## Your objective
Report all lines of the data below that hold the word "verde".

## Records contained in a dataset

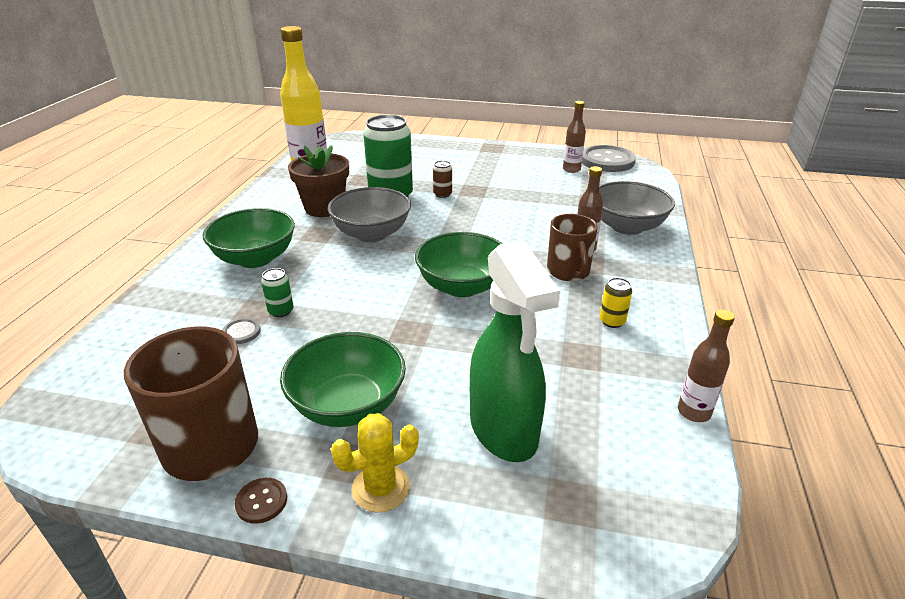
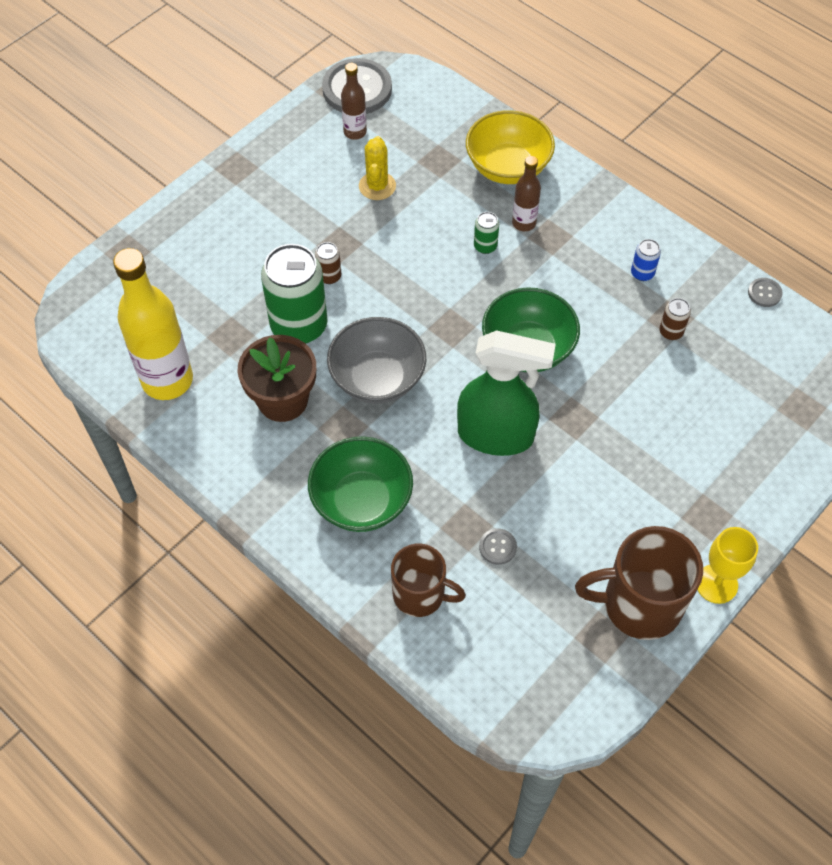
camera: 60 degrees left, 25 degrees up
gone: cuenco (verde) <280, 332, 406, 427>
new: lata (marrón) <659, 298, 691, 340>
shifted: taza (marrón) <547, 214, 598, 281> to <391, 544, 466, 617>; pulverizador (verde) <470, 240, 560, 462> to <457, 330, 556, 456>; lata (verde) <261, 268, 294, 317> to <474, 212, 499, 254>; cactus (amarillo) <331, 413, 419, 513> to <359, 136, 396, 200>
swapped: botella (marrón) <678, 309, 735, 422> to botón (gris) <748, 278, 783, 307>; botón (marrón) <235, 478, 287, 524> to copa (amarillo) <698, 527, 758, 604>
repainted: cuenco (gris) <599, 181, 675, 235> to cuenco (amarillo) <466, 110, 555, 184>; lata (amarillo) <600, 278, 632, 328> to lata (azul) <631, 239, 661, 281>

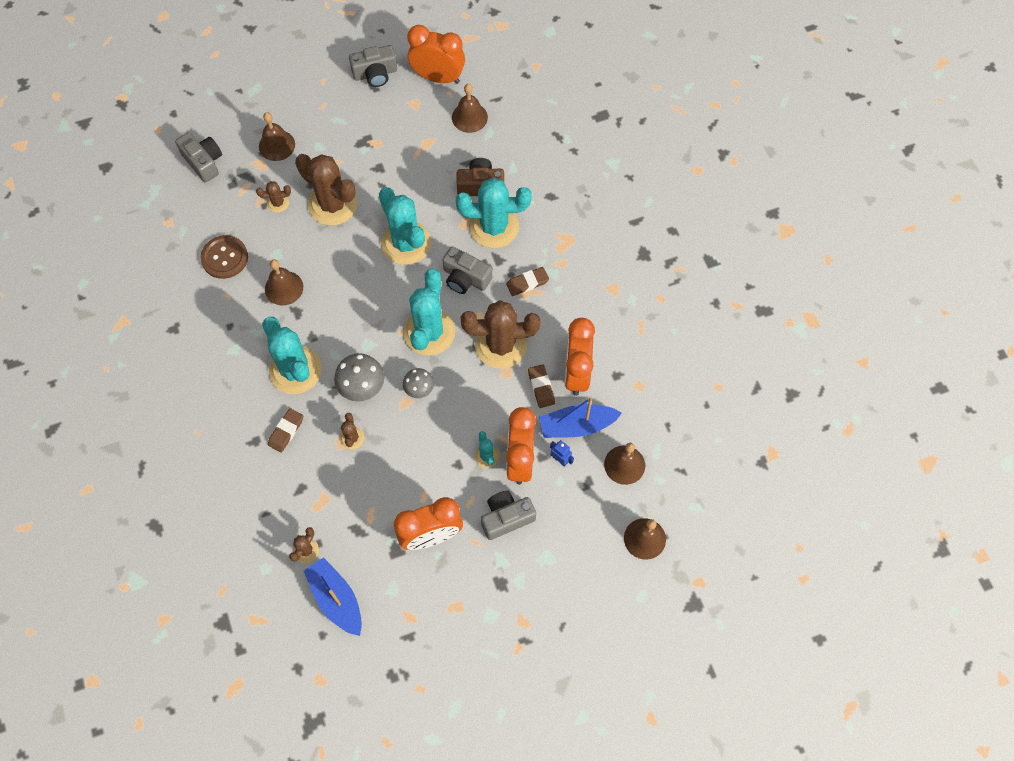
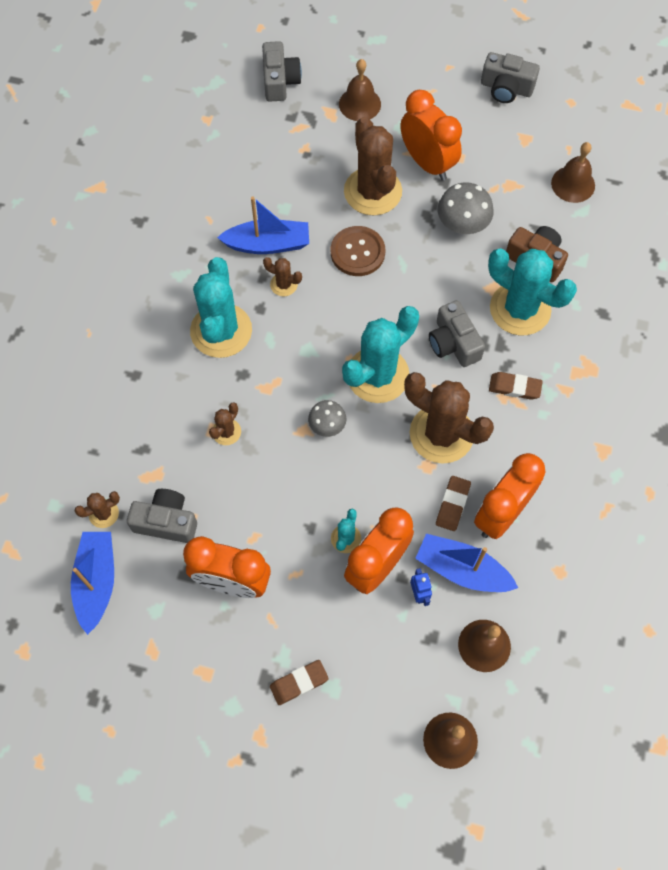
camera: 35 degrees right, 0 degrees up
gone: cactus (turquesa) <379, 187, 431, 265>
shifted: despertador (naranja) <407, 25, 465, 84> to <401, 90, 462, 181>; cactus (marrón) <256, 181, 291, 213> to <263, 257, 302, 296>; botón (marrón) <200, 235, 248, 279> to <331, 226, 385, 276>; seta (gris) <334, 353, 384, 401> to <438, 182, 494, 234>; goma de borrar (marrón) <268, 408, 303, 453> to <270, 660, 329, 705>; cámara (gris) <481, 491, 536, 540> to <127, 489, 197, 543>
swapped: campana (marrón) <265, 259, 303, 305> to barco (azul) <217, 196, 309, 254>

## Expected output
gone: cuenco (verde) <280, 332, 406, 427>
shifted: taza (marrón) <547, 214, 598, 281> to <391, 544, 466, 617>; pulverizador (verde) <470, 240, 560, 462> to <457, 330, 556, 456>; lata (verde) <261, 268, 294, 317> to <474, 212, 499, 254>; cactus (amarillo) <331, 413, 419, 513> to <359, 136, 396, 200>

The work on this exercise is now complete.